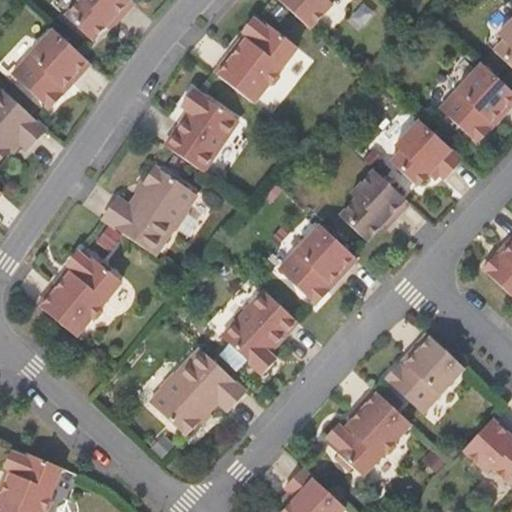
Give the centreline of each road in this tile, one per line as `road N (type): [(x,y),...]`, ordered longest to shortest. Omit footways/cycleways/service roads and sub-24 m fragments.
road 1 (residential): [(0,275),(150,42),(190,0)]
road 2 (residential): [(209,511),(414,282)]
road 3 (residential): [(0,332),(196,511)]
road 4 (residential): [(414,282),(511,178)]
road 5 (residential): [(414,282),(511,371)]
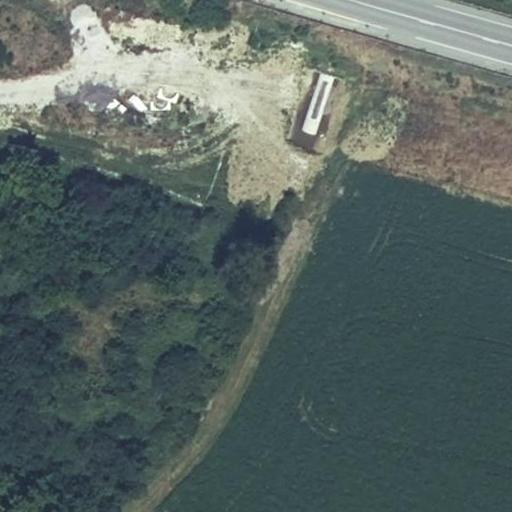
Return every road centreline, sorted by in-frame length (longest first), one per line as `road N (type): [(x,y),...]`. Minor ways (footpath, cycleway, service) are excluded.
road 1 (motorway): [(121,0),(511,105)]
road 2 (motorway): [(511,32),(390,0)]
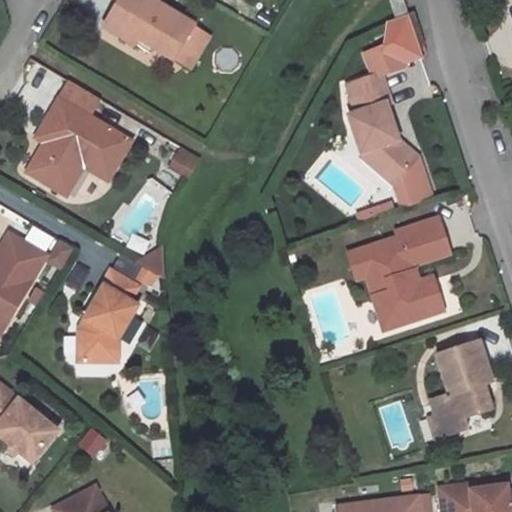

What is asked
Render the lines as a JSON list of strings, one string per line, skipping blank lines, starting at the line that contains "Return every road" and ending at the end of the records, with both ends included. Leave the pictures out of the answer.

Completed exercise
[
  "Return every road centreline, sorted by in-frame length (longest first), one per line as `road N (type): [(x,y),...]`. Minor ways (footpath, cycleway, service) are excluded.",
  "road 1 (motorway): [(121,0),(511,105)]",
  "road 2 (motorway): [(511,32),(390,0)]"
]